Work task: With the images excluded, set down every line of the listing below exactly.

Given data:
##############################
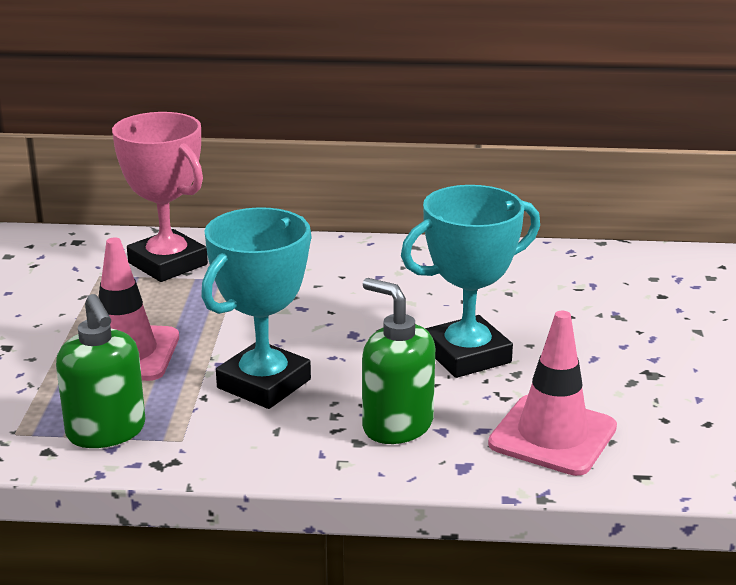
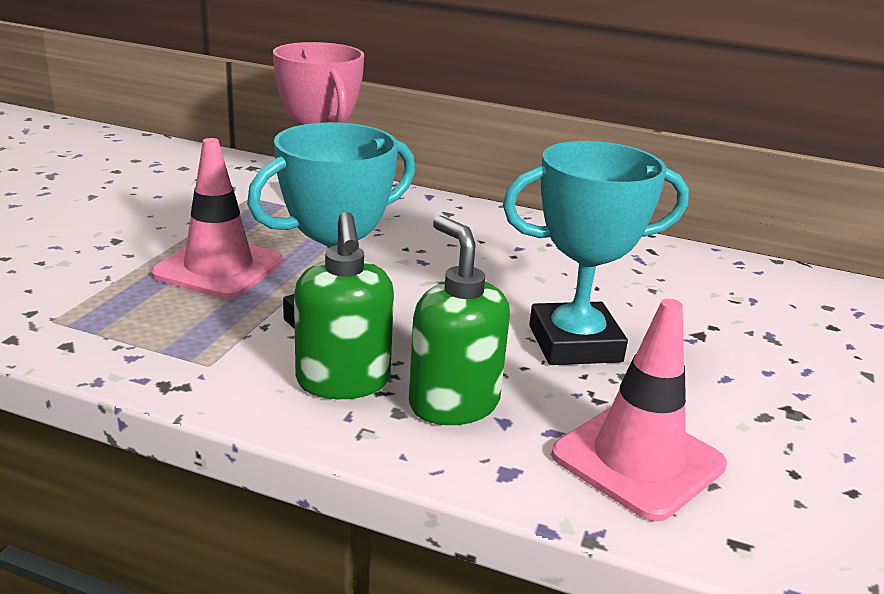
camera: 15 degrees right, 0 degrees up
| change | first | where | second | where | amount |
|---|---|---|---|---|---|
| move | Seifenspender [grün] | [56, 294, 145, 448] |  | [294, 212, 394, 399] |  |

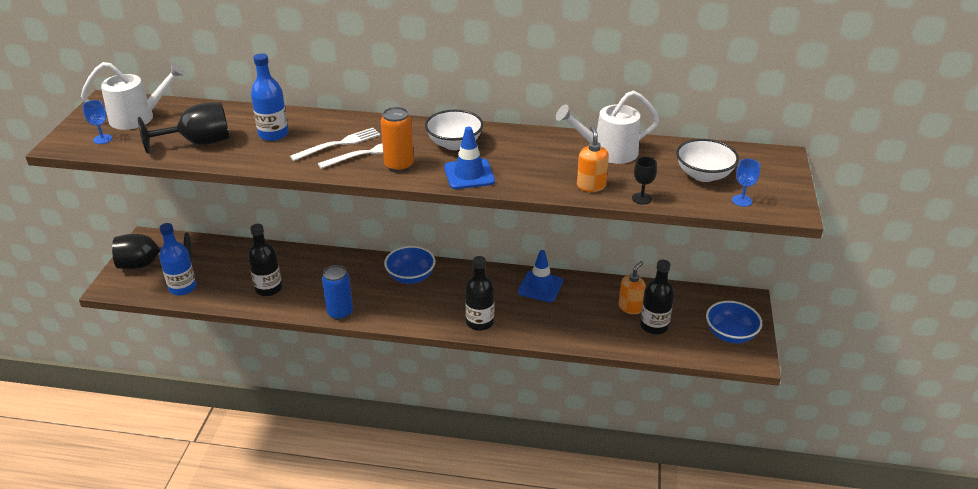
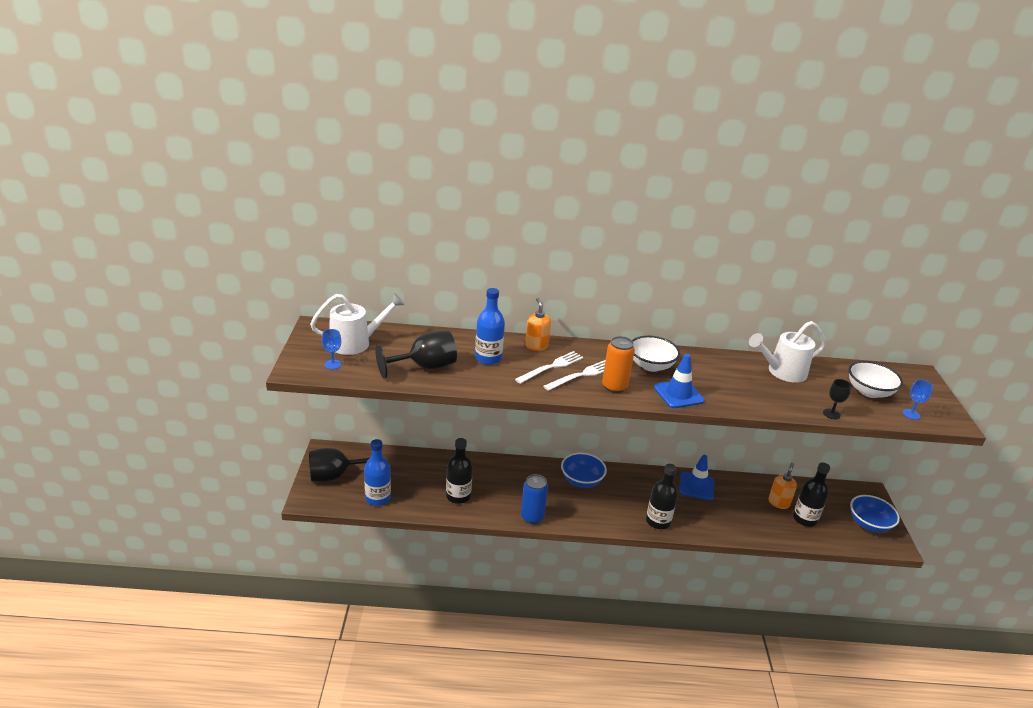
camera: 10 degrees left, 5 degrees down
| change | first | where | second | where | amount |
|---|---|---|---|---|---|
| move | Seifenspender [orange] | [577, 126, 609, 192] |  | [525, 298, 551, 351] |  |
##############################
Finished exercise:
camera: 15 degrees right, 0 degrees up
| change | first | where | second | where | amount |
|---|---|---|---|---|---|
| move | Seifenspender [grün] | [56, 294, 145, 448] |  | [294, 212, 394, 399] |  |

camera: 10 degrees left, 5 degrees down
| change | first | where | second | where | amount |
|---|---|---|---|---|---|
| move | Seifenspender [orange] | [577, 126, 609, 192] |  | [525, 298, 551, 351] |  |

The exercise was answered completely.